| TASK |
Print the lines below, starting with the first one and ending with the line that contains "red star: rotated 12 degrees counterclockwise", without changing anything in them.

(Rows from a dataset)
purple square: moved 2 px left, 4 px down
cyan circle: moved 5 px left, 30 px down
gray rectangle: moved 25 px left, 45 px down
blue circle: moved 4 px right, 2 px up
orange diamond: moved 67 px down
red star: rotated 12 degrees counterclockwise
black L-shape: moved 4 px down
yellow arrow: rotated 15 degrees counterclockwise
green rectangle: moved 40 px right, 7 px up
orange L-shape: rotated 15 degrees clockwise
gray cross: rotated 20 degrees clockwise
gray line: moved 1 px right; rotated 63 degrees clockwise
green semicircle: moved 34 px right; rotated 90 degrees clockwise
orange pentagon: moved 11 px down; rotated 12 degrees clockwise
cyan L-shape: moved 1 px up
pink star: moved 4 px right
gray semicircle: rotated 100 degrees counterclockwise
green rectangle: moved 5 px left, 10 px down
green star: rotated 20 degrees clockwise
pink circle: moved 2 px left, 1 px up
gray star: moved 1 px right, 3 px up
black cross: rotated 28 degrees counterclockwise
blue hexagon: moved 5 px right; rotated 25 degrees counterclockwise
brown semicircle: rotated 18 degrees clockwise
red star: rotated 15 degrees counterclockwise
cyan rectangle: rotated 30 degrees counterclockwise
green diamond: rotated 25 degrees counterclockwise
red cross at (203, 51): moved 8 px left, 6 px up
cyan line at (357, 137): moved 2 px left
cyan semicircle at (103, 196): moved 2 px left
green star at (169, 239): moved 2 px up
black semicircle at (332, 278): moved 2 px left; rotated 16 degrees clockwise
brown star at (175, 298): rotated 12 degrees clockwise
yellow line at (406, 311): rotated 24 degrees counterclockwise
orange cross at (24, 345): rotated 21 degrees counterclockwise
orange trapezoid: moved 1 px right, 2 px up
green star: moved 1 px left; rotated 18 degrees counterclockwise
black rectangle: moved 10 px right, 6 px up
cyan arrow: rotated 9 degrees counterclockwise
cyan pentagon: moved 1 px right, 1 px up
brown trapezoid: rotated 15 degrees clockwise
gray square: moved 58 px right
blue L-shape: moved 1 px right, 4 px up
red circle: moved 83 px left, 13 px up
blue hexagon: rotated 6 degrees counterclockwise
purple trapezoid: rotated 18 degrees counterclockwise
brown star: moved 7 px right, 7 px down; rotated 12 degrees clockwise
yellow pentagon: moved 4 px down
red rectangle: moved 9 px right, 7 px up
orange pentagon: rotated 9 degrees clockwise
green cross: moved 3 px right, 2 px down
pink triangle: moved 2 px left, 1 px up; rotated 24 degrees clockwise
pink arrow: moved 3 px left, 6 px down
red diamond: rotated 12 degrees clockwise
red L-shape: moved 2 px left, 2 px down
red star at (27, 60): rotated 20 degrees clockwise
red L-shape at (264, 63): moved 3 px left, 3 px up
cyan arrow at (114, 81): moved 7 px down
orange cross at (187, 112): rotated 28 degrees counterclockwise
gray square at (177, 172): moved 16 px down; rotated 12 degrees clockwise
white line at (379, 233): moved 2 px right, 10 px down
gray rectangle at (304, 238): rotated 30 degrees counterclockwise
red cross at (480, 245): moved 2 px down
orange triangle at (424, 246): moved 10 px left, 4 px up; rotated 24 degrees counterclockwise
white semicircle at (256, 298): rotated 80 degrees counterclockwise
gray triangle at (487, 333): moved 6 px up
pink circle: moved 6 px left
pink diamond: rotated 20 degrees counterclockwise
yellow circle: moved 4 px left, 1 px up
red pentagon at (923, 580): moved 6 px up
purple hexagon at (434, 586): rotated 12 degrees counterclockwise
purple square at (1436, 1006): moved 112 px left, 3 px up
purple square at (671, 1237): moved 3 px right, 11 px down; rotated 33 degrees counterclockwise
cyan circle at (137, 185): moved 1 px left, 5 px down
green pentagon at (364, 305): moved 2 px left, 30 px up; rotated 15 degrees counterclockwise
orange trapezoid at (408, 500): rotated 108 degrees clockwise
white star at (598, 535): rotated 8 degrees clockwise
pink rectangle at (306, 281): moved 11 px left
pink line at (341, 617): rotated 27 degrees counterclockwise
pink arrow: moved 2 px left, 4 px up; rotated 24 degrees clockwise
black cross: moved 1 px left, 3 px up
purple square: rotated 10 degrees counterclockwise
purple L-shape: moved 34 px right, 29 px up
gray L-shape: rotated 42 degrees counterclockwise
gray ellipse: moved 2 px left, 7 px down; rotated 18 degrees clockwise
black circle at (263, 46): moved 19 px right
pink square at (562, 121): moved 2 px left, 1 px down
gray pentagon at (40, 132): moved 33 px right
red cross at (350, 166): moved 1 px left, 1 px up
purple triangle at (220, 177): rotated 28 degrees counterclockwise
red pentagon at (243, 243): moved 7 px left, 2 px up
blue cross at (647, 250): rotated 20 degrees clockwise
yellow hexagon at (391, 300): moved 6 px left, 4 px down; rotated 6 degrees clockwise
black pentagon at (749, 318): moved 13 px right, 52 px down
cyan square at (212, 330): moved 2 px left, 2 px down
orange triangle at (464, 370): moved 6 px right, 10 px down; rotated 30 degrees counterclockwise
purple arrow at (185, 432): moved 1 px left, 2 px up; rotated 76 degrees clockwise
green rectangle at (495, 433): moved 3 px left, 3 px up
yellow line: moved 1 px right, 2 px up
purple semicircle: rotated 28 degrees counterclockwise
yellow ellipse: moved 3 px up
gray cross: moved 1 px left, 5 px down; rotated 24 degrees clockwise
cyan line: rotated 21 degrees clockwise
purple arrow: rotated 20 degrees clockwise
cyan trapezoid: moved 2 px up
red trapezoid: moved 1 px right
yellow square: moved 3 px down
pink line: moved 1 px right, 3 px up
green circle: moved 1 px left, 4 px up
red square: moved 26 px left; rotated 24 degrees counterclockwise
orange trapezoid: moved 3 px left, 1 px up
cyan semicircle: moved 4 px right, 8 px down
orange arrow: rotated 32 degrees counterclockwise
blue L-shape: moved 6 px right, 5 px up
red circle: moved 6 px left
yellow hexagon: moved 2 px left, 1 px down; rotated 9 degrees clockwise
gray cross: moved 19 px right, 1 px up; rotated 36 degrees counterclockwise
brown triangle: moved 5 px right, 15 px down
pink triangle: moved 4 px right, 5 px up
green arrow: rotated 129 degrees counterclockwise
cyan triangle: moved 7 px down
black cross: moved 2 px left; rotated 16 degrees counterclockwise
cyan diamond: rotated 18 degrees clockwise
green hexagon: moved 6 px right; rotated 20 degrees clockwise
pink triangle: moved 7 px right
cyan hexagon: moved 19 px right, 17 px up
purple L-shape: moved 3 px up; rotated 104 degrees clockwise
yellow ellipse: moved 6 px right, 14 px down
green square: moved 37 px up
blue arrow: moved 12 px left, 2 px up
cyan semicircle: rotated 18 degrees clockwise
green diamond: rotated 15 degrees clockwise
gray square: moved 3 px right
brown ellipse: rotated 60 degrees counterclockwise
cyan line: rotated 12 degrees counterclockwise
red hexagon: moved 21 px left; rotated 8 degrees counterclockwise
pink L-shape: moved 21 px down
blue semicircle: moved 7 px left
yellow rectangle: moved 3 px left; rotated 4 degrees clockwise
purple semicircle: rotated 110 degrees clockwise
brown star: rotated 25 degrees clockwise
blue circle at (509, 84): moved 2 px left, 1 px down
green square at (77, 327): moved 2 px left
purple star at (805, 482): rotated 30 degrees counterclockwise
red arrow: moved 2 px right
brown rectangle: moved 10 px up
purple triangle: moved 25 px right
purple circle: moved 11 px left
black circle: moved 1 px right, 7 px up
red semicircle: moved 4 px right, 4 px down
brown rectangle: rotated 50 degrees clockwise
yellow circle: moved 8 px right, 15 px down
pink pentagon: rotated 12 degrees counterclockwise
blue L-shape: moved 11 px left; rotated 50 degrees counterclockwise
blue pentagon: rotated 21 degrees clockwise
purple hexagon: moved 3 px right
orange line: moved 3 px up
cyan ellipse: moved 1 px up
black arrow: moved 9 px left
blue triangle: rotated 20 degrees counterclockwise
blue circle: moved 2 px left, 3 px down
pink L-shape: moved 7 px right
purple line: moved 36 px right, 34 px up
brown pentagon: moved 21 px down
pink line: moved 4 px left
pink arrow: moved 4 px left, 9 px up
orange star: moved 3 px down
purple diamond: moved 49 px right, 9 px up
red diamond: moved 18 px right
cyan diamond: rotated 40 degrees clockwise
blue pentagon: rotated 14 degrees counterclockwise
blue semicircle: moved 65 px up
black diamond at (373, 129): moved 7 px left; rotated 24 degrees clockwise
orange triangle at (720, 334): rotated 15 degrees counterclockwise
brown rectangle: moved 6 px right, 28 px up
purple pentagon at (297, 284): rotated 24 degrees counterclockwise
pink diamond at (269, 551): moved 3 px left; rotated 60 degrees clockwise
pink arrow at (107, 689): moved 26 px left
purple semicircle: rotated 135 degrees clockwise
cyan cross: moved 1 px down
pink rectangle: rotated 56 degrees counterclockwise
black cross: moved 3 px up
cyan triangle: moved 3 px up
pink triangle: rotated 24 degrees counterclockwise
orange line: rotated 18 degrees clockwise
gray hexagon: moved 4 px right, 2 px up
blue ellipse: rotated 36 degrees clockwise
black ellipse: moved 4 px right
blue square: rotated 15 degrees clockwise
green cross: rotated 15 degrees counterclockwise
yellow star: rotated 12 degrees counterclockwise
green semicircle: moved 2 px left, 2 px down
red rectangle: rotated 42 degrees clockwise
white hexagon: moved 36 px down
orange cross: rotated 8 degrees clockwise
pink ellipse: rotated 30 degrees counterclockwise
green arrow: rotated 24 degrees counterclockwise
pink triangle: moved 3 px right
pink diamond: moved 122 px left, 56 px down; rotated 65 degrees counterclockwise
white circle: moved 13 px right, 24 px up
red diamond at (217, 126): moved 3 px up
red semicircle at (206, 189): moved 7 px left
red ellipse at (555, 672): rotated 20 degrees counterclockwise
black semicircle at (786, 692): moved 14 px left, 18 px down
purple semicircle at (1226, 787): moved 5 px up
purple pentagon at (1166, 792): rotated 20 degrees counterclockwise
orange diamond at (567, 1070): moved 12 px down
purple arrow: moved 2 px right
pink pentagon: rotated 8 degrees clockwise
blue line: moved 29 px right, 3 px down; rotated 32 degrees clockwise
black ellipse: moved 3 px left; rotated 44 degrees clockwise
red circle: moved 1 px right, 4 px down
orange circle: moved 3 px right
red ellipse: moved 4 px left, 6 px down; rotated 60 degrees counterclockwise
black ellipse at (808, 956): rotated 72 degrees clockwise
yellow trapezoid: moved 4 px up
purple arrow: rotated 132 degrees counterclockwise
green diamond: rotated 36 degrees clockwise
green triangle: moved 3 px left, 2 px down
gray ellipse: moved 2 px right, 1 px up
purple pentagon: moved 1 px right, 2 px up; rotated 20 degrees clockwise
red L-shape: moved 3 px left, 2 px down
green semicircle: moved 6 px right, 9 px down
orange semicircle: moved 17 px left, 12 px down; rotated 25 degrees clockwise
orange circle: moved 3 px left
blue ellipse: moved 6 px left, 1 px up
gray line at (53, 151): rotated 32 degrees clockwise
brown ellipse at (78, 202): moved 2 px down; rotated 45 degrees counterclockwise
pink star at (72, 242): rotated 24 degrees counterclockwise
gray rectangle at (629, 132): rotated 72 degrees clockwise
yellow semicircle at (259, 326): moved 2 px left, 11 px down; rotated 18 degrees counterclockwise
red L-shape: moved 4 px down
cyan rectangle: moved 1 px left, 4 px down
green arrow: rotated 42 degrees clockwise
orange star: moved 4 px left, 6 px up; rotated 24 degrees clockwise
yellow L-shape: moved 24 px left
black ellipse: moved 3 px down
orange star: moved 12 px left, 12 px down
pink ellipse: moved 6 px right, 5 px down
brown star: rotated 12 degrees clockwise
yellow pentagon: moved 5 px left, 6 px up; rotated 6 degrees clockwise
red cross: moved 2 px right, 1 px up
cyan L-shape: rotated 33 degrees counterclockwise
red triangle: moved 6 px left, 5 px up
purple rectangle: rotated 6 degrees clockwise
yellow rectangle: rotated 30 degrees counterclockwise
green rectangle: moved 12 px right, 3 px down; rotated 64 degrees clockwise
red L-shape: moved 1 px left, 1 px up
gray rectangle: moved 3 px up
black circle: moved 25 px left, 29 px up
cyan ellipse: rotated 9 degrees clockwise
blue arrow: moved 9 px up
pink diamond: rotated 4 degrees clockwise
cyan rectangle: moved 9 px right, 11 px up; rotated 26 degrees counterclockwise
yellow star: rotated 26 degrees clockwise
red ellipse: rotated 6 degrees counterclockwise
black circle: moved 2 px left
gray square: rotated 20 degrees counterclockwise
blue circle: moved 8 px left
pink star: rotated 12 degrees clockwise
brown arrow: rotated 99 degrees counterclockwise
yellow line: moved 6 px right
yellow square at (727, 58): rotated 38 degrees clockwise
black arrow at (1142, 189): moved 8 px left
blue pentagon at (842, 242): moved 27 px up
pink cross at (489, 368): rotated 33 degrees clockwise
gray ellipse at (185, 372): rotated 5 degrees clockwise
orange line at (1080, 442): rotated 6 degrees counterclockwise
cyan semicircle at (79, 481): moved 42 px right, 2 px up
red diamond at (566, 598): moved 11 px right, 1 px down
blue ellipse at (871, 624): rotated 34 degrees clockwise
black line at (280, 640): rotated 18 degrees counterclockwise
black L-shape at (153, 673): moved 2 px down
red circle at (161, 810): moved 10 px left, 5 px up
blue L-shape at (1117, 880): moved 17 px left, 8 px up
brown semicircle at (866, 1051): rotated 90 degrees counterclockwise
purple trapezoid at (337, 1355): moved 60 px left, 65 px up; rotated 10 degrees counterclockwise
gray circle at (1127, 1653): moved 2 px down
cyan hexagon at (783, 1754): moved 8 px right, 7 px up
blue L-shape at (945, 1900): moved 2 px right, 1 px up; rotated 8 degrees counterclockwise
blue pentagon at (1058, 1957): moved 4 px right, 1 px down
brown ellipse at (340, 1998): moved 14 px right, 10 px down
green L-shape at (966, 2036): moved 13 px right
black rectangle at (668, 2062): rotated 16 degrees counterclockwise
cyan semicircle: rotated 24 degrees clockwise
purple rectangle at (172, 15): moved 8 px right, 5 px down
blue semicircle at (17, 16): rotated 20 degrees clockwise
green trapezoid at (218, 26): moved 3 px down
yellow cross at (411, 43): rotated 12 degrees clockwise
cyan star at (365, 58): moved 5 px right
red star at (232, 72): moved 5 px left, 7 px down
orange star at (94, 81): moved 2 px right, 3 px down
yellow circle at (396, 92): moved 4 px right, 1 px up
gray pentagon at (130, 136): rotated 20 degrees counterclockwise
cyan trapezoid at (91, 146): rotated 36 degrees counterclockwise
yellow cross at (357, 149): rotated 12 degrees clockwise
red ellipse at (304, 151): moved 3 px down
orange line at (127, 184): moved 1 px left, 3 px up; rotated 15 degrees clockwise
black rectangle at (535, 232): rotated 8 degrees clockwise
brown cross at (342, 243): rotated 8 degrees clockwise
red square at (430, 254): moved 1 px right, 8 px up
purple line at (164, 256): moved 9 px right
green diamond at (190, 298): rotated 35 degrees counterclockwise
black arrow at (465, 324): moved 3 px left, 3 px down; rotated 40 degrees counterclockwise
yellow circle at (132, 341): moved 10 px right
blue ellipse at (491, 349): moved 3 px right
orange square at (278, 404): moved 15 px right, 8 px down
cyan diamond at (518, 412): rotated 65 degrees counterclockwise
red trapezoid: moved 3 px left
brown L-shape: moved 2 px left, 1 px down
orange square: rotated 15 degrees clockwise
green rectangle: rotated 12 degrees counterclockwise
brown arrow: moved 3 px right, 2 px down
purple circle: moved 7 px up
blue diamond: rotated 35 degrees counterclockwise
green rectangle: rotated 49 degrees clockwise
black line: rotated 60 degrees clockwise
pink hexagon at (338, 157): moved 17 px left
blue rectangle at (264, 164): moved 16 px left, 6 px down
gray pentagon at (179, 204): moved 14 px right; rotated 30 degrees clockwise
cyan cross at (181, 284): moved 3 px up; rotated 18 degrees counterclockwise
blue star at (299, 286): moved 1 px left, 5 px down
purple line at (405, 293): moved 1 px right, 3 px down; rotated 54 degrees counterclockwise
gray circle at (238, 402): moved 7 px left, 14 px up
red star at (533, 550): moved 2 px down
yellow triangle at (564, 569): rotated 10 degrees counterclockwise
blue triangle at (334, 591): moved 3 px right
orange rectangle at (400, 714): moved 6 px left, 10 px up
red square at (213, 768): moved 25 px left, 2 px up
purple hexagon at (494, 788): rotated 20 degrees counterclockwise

| SOLUTION |
purple square: moved 2 px left, 4 px down
cyan circle: moved 5 px left, 30 px down
gray rectangle: moved 25 px left, 45 px down
blue circle: moved 4 px right, 2 px up
orange diamond: moved 67 px down
red star: rotated 12 degrees counterclockwise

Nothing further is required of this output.